WORK REQUEST: From the listing below, retype exactly the line holding "camera: 20 degrees left, 10 degrees up", the line holding "green tape [261,337,341,405] -> none", and the lines between them; skip everything else.

MATERIAL FOR THIS TASK:
+---+

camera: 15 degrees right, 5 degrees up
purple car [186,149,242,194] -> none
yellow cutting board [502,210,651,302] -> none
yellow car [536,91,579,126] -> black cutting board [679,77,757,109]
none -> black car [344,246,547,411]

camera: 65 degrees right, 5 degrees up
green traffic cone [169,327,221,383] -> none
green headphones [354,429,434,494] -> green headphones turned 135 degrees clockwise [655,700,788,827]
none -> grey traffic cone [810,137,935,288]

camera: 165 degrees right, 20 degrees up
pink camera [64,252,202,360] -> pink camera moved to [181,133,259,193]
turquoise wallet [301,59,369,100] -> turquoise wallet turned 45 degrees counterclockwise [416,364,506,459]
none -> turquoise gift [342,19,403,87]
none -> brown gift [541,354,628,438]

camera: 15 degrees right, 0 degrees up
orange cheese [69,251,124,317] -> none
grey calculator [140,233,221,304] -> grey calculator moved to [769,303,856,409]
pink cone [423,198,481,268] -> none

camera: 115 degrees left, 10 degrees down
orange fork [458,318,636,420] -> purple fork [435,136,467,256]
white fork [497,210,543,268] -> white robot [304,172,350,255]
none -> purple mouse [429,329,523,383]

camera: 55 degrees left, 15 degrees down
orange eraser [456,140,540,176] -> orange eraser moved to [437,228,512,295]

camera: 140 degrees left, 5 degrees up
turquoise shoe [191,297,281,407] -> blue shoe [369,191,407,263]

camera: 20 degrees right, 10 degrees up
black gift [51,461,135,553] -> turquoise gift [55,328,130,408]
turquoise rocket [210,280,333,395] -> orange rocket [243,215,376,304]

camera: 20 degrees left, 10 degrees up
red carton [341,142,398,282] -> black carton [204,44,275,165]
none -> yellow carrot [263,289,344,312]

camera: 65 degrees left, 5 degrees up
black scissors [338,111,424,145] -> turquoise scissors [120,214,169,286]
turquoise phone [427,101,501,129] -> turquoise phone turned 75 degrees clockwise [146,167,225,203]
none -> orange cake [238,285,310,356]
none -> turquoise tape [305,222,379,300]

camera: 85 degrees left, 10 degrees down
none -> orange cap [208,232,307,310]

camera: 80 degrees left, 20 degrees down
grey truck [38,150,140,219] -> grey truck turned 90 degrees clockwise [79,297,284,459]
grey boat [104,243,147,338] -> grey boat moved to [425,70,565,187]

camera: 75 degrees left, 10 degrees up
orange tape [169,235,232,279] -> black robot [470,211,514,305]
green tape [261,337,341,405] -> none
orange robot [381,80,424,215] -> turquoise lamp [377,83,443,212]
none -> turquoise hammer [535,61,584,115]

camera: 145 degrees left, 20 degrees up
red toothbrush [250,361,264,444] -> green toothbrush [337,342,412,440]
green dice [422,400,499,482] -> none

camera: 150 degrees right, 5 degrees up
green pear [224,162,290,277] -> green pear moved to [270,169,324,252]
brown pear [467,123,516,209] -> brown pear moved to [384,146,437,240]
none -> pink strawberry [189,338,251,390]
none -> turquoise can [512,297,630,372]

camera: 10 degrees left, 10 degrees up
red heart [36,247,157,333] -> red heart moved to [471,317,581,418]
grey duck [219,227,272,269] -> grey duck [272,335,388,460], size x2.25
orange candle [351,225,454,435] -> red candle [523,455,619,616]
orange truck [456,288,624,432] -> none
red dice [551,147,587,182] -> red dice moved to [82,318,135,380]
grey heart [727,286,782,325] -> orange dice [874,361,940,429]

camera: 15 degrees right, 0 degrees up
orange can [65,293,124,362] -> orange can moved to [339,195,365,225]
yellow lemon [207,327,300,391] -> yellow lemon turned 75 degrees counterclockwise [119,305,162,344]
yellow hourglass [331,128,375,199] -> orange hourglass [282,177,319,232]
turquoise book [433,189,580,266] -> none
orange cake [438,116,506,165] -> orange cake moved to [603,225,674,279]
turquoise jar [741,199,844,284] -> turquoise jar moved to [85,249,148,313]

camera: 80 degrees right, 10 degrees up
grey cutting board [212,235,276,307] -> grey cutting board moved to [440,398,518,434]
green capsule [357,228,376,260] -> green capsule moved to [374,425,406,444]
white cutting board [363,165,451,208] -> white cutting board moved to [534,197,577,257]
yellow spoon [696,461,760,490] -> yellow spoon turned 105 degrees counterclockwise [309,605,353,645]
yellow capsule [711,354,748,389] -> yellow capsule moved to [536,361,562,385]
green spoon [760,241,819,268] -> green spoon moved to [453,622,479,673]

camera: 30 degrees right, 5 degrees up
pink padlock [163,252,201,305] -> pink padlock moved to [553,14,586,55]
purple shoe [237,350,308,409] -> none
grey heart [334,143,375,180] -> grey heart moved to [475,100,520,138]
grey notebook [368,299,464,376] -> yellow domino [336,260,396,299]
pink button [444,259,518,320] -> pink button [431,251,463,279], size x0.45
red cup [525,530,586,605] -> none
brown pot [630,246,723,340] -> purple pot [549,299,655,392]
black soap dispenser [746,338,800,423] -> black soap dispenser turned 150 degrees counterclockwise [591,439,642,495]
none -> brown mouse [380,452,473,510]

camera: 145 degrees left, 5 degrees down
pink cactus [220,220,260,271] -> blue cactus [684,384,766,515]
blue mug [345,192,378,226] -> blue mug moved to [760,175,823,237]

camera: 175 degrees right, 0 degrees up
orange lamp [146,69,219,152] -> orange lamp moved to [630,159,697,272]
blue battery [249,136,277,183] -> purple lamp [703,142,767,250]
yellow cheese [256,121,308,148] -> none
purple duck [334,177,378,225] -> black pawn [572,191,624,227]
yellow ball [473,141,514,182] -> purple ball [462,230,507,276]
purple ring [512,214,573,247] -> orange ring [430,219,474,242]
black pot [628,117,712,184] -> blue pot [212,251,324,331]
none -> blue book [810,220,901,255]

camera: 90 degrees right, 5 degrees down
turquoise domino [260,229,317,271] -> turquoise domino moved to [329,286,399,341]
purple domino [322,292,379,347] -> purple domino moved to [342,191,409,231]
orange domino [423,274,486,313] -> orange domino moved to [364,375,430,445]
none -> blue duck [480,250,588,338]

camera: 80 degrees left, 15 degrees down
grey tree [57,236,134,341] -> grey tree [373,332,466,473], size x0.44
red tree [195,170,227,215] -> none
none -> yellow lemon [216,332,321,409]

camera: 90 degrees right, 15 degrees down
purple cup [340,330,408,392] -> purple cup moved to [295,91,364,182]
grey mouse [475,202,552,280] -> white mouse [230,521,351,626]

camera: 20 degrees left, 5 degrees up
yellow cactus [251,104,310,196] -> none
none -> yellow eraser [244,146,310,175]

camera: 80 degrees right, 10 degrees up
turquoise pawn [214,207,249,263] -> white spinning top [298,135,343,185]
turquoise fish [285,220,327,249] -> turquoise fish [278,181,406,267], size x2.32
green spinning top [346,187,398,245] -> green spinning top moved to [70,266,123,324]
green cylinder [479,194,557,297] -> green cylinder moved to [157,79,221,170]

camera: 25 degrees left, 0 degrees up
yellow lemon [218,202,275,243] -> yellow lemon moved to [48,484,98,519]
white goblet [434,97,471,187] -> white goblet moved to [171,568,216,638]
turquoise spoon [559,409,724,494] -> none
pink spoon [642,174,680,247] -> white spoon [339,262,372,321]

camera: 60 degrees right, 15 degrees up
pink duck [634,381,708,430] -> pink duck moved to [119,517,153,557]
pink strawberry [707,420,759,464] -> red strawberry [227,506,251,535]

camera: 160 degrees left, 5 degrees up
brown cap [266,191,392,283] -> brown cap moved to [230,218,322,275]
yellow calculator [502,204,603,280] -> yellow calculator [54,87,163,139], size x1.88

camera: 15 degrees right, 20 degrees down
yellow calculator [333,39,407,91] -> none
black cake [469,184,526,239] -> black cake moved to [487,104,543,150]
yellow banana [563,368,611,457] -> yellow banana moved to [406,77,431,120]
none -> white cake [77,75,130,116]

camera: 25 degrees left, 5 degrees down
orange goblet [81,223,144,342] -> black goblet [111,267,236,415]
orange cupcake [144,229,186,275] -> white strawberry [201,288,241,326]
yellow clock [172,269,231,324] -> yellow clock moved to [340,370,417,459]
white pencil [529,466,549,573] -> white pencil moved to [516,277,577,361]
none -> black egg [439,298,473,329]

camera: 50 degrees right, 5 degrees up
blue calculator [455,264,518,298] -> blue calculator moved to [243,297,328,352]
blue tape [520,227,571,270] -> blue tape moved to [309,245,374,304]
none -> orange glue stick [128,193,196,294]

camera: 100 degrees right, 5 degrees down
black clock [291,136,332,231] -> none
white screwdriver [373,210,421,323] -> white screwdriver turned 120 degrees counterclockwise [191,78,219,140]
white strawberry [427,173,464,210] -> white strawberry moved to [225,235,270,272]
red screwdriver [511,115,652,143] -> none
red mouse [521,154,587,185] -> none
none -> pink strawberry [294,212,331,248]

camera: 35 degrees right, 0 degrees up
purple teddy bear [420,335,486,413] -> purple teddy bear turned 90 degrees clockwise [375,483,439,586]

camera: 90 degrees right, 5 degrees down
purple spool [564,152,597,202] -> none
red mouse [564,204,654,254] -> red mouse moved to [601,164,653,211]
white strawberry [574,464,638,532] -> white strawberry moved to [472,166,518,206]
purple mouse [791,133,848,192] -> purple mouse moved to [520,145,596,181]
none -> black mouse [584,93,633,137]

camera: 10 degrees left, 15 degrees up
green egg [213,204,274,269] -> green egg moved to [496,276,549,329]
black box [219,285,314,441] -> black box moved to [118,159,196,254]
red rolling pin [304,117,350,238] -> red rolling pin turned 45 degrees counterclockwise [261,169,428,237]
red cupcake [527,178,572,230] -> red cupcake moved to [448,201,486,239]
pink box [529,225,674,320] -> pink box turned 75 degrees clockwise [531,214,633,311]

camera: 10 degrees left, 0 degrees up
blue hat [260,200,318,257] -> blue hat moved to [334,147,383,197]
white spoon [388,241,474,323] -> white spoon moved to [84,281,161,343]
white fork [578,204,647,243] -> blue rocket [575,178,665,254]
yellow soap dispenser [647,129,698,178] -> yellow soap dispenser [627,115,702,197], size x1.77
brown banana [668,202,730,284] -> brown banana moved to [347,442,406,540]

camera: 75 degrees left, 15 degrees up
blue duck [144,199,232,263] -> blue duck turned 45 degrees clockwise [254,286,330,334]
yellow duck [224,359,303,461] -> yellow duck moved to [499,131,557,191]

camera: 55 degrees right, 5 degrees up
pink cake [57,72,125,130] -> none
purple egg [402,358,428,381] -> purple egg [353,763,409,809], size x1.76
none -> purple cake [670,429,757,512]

+---+

ANSWER BELOW:
camera: 20 degrees left, 10 degrees up
red carton [341,142,398,282] -> black carton [204,44,275,165]
none -> yellow carrot [263,289,344,312]

camera: 65 degrees left, 5 degrees up
black scissors [338,111,424,145] -> turquoise scissors [120,214,169,286]
turquoise phone [427,101,501,129] -> turquoise phone turned 75 degrees clockwise [146,167,225,203]
none -> orange cake [238,285,310,356]
none -> turquoise tape [305,222,379,300]

camera: 85 degrees left, 10 degrees down
none -> orange cap [208,232,307,310]

camera: 80 degrees left, 20 degrees down
grey truck [38,150,140,219] -> grey truck turned 90 degrees clockwise [79,297,284,459]
grey boat [104,243,147,338] -> grey boat moved to [425,70,565,187]

camera: 75 degrees left, 10 degrees up
orange tape [169,235,232,279] -> black robot [470,211,514,305]
green tape [261,337,341,405] -> none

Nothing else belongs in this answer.